§ **Brief**:
Only the lines from the top of the data through the one with "U5: NAND 74HC00" are to be written out, each exactly as it stands.

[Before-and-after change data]
§
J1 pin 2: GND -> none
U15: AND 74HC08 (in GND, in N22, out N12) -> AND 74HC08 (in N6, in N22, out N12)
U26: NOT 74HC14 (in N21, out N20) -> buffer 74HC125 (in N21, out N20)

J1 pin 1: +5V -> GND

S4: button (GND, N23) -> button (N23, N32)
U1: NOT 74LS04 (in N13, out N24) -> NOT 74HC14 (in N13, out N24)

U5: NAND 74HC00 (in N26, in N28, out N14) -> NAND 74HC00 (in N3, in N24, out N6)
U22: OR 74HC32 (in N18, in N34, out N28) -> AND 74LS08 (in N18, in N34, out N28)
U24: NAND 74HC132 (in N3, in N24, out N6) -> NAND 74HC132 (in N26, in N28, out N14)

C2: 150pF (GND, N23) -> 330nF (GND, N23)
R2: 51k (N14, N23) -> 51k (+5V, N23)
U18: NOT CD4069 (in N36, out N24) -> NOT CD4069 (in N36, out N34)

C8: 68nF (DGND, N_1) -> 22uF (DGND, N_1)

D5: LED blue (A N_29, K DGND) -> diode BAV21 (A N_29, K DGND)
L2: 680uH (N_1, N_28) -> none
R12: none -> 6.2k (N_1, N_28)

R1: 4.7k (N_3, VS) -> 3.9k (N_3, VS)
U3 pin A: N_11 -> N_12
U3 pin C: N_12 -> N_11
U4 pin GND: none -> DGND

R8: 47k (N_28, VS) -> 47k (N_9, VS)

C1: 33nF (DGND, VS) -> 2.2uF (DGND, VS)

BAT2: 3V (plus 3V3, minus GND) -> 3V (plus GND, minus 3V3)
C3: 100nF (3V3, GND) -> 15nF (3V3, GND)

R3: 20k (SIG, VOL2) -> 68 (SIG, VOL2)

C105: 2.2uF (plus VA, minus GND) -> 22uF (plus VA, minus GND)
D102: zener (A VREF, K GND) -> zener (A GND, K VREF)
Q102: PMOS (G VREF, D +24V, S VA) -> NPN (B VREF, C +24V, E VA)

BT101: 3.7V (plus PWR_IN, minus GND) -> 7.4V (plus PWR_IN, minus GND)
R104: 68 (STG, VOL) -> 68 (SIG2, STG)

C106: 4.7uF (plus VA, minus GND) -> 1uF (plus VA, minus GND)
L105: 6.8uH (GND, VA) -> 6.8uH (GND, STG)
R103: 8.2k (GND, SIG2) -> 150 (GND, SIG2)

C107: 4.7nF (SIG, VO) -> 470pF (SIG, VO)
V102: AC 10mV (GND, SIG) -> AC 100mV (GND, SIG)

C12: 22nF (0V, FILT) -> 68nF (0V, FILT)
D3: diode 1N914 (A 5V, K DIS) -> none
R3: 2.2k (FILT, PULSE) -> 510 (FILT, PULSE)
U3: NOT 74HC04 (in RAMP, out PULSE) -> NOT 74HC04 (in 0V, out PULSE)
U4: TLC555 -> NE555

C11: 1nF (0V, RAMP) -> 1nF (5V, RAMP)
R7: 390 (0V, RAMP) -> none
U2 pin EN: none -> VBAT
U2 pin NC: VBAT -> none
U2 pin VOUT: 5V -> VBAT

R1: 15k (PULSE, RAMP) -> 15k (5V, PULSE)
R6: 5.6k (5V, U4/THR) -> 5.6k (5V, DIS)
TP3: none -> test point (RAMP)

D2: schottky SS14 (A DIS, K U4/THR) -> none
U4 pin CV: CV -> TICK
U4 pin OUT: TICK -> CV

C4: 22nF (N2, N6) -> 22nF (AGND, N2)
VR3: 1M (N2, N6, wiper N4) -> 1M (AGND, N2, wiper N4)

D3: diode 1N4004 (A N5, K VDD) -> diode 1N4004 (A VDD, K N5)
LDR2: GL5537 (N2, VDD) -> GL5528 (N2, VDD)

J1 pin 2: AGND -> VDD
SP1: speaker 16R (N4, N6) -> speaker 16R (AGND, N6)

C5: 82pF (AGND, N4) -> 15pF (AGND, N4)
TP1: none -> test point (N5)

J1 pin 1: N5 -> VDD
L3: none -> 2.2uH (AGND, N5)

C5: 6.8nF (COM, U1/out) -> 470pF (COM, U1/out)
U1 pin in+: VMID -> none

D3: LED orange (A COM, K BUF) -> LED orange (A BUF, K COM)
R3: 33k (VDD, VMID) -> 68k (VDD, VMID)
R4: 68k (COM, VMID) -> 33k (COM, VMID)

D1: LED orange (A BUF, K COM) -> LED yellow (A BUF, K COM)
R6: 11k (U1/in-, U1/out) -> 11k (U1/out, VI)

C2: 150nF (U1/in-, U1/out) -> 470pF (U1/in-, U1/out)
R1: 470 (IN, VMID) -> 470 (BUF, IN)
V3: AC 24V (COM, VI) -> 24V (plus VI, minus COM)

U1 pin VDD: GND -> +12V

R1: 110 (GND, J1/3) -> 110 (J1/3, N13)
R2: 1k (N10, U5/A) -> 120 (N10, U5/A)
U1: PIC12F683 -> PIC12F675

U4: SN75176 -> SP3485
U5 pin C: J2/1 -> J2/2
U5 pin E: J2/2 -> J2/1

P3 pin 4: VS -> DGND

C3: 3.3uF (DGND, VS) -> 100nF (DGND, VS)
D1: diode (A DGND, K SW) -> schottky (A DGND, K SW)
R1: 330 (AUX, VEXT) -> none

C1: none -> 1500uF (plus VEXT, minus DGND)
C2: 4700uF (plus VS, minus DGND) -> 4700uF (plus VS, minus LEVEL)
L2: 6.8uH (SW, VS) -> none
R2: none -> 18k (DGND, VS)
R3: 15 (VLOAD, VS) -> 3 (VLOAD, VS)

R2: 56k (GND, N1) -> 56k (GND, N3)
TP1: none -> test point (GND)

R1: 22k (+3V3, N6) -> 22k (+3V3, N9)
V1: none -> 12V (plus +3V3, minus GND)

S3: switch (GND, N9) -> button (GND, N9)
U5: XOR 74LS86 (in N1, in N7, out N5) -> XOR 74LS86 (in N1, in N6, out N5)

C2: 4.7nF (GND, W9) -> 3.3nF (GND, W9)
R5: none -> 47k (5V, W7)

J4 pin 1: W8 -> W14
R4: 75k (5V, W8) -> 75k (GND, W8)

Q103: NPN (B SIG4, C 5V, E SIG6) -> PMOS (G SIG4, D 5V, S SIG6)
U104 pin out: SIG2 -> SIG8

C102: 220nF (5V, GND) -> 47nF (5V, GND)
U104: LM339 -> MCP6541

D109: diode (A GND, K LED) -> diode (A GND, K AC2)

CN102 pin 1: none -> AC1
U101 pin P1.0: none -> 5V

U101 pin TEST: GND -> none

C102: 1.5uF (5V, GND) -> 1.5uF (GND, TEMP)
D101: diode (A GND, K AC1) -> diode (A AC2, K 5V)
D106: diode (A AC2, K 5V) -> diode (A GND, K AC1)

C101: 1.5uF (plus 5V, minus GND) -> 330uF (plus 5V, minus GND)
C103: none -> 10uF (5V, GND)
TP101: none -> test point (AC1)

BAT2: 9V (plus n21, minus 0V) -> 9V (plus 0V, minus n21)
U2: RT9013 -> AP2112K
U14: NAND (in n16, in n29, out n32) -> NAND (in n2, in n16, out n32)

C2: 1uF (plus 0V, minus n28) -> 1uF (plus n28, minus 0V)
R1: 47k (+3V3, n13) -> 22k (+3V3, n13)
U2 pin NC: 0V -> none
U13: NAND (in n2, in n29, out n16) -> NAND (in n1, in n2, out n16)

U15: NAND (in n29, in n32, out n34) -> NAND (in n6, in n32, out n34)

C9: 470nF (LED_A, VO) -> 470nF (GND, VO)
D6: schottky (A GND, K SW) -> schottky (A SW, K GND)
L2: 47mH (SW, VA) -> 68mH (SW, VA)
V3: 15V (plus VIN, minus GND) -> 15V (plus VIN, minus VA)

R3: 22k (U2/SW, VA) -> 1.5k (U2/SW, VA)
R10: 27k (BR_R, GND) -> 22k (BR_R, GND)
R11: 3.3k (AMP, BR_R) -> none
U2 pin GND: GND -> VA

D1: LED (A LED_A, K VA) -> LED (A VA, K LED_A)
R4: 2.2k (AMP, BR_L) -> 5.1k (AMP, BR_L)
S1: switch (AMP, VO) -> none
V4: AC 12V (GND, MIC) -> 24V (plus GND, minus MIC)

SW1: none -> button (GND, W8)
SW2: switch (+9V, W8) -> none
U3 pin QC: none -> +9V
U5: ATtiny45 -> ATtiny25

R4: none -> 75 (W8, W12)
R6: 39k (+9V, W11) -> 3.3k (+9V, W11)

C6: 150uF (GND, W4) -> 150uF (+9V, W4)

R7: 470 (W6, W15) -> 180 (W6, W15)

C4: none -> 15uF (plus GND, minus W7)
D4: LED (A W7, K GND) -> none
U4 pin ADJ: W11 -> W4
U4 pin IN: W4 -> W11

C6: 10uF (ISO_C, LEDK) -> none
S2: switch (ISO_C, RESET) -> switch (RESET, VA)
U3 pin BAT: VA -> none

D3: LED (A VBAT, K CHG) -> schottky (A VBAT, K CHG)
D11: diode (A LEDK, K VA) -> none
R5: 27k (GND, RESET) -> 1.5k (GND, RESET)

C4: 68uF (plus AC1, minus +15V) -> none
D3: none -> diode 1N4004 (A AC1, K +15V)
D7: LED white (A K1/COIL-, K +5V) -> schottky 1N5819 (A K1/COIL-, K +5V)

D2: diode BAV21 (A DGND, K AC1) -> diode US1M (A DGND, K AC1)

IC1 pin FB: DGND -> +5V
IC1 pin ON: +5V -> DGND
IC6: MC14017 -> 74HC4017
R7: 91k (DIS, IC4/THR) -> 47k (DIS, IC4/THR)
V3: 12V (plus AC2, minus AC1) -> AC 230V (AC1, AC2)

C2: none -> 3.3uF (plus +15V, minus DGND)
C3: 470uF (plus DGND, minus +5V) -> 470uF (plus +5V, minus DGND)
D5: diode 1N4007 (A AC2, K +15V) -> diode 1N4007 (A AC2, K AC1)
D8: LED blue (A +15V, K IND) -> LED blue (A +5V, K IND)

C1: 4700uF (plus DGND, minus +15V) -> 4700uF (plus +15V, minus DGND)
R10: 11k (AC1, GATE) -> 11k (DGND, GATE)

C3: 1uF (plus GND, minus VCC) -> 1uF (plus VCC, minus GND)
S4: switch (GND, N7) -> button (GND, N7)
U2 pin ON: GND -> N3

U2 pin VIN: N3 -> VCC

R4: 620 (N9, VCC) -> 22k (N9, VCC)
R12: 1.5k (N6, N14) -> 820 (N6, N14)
§
§ **Solution**:
J1 pin 2: GND -> none
U15: AND 74HC08 (in GND, in N22, out N12) -> AND 74HC08 (in N6, in N22, out N12)
U26: NOT 74HC14 (in N21, out N20) -> buffer 74HC125 (in N21, out N20)

J1 pin 1: +5V -> GND

S4: button (GND, N23) -> button (N23, N32)
U1: NOT 74LS04 (in N13, out N24) -> NOT 74HC14 (in N13, out N24)

U5: NAND 74HC00 (in N26, in N28, out N14) -> NAND 74HC00 (in N3, in N24, out N6)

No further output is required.